_What the exercise asks_
Your reply should hold only the lines from the records below where "none" occurs.

_Extracted entries_
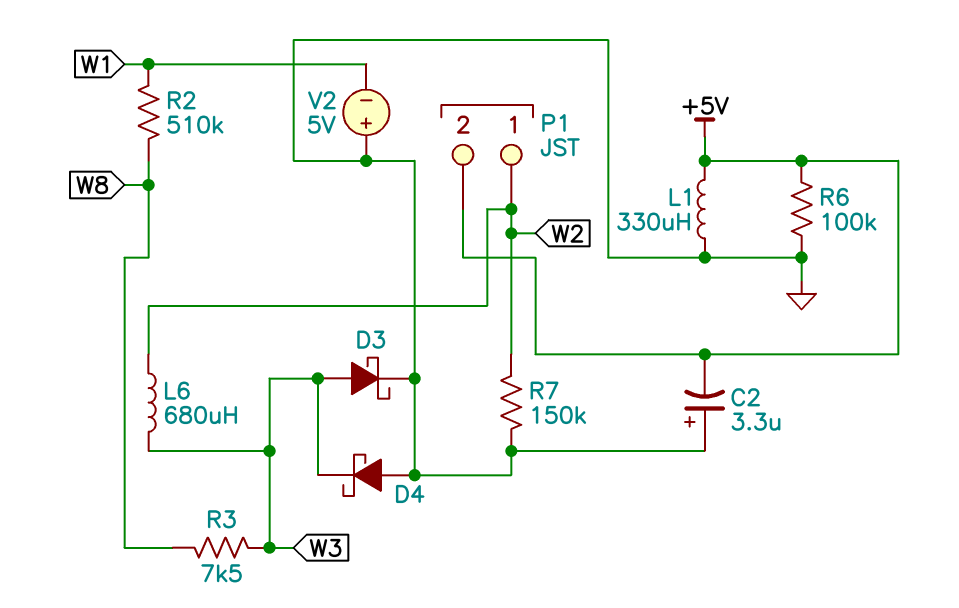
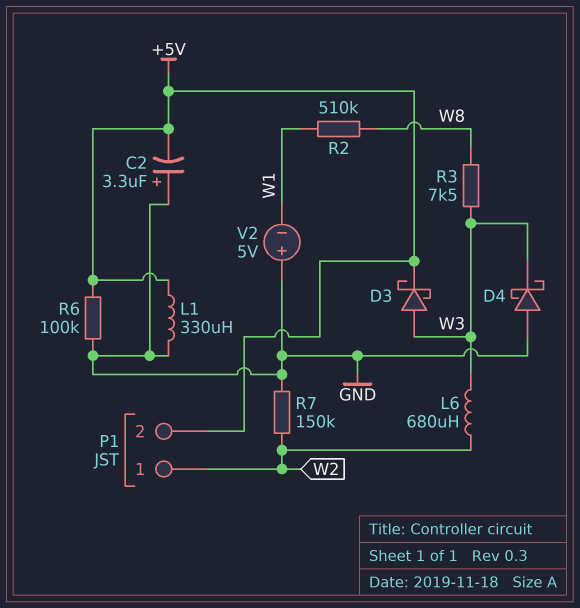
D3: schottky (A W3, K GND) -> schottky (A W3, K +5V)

---

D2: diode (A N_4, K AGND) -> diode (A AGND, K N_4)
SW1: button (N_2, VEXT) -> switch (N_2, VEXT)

--

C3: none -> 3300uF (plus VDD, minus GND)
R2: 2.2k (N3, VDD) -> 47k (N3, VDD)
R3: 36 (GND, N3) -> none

_Problem solution_
C3: none -> 3300uF (plus VDD, minus GND)
R3: 36 (GND, N3) -> none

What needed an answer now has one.